### Record set ###

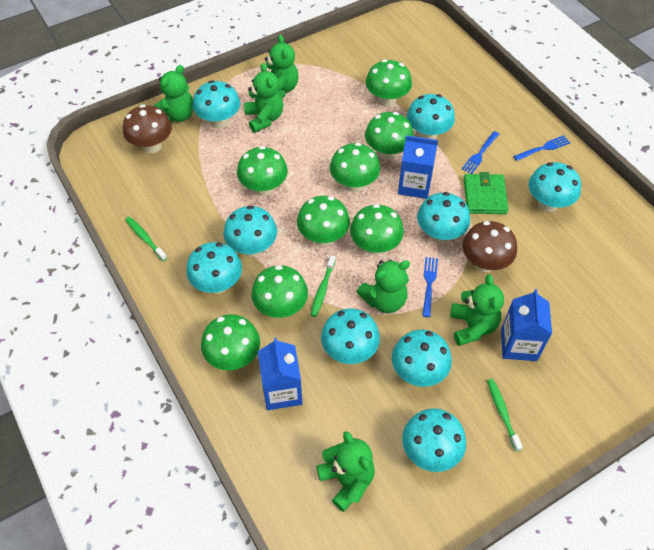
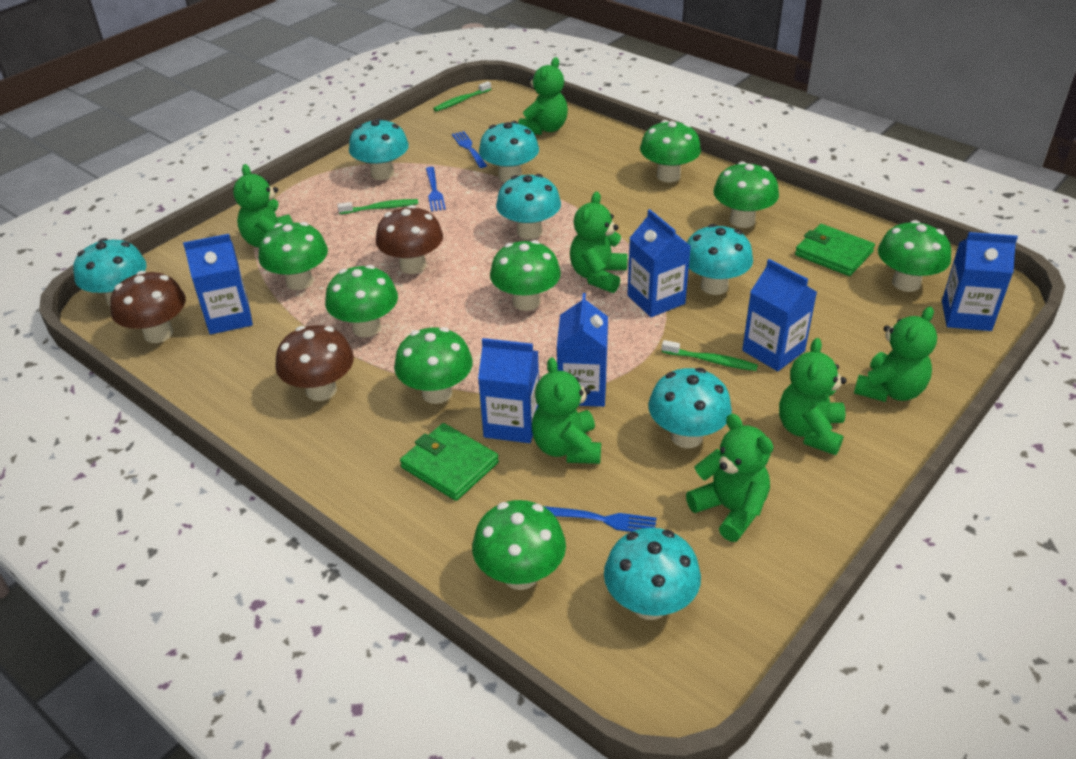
blue carton: 3 -> 6
brown mushroom: 2 -> 3
green teddy bear: 6 -> 7
green wallet: 1 -> 2
turquoise mushroom: 9 -> 7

###

Above are the records; copy each line from them that includes the string "mushroom".

brown mushroom: 2 -> 3
turquoise mushroom: 9 -> 7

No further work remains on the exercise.